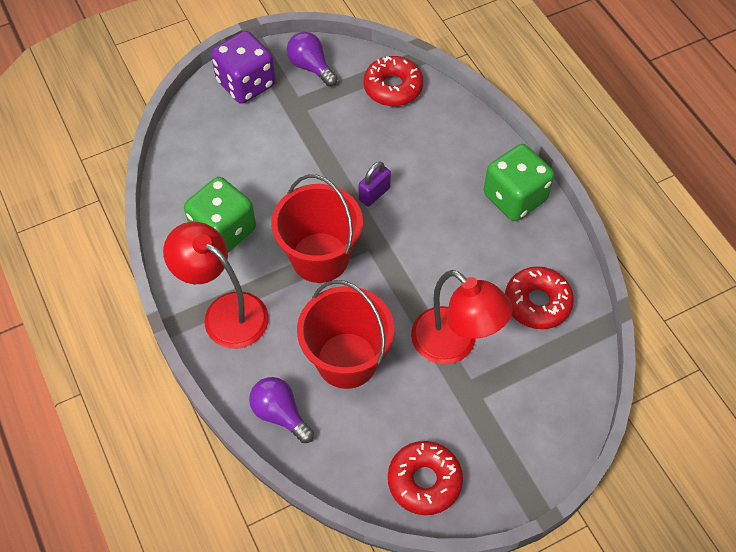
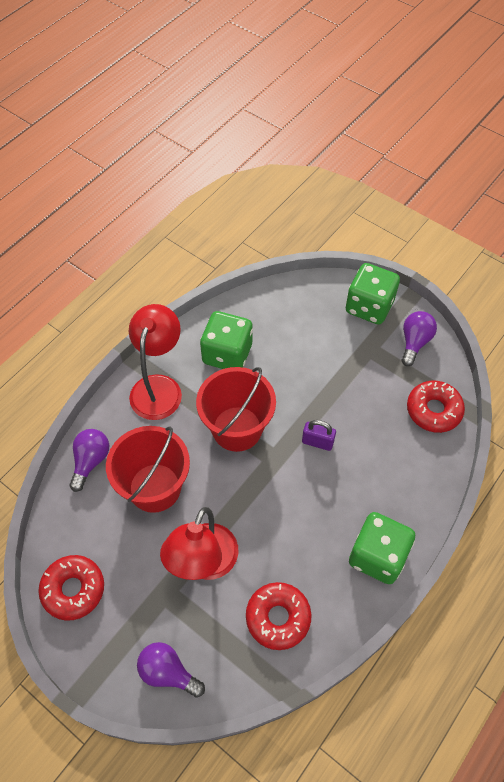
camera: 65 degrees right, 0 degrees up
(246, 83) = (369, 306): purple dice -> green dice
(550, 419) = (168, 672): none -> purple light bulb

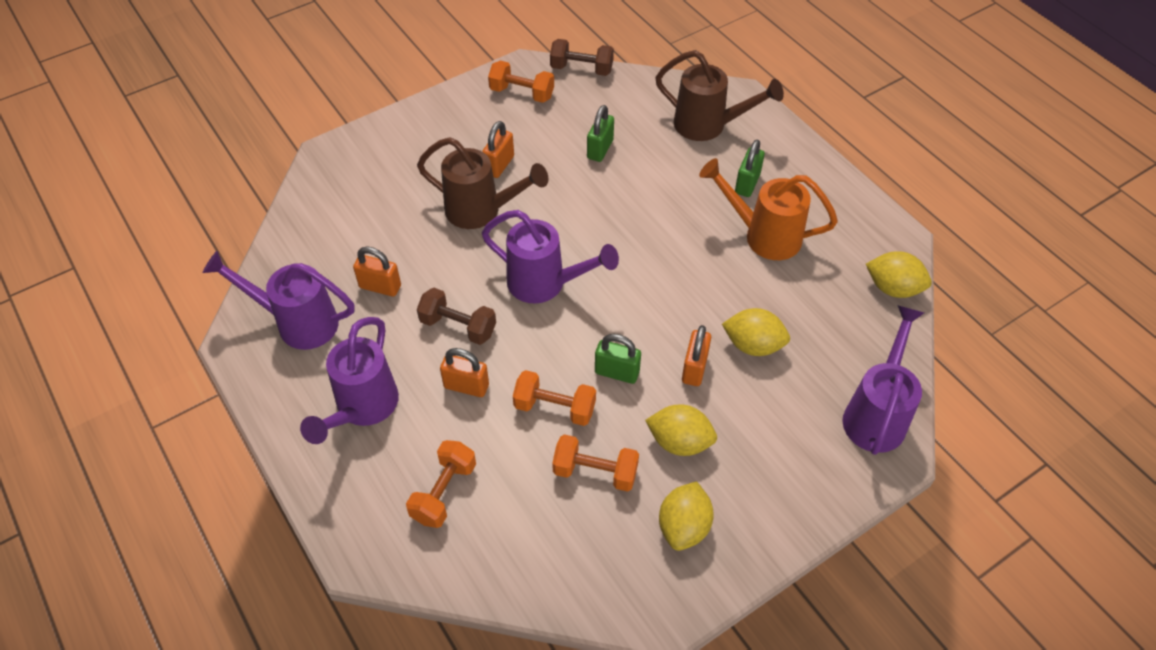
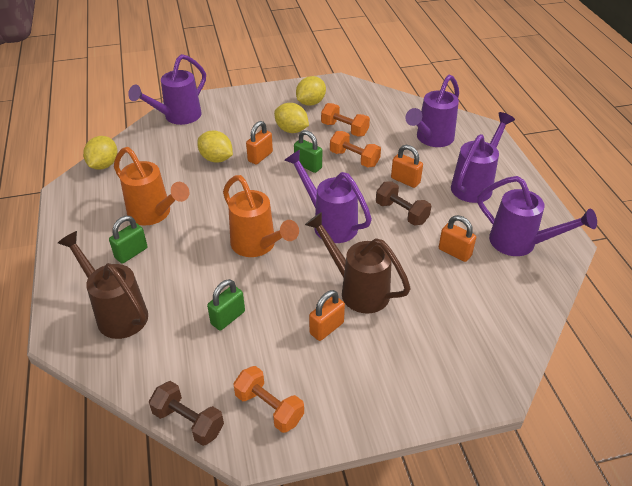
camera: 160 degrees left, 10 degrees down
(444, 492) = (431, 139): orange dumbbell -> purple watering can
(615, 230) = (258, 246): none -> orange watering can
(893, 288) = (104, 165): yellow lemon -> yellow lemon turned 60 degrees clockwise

-.-.-

Set every record down verbatim. No pictures belong in the copy.

camera: 65 degrees right, 0 degrees up
(246, 83) = (369, 306): purple dice -> green dice
(550, 419) = (168, 672): none -> purple light bulb

camera: 160 degrees left, 10 degrees down
(444, 492) = (431, 139): orange dumbbell -> purple watering can
(615, 230) = (258, 246): none -> orange watering can
(893, 288) = (104, 165): yellow lemon -> yellow lemon turned 60 degrees clockwise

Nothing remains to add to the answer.